■ **What is expected**:
Start at the line with "SW4: none -> button (IN1, VA)" in the records below, stop at the line with "U1 pin OUT: GND -> VA", and return every line in that span exactly, the two end lines included.

■ **Information**:
• • • • • • •

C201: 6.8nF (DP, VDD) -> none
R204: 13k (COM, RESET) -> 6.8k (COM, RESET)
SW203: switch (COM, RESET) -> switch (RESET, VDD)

• • • • • • •

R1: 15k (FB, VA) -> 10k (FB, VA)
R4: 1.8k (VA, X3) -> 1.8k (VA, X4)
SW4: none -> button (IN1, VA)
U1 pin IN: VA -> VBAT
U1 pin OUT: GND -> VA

• • • • • • •

■ **Exercise response**:
SW4: none -> button (IN1, VA)
U1 pin IN: VA -> VBAT
U1 pin OUT: GND -> VA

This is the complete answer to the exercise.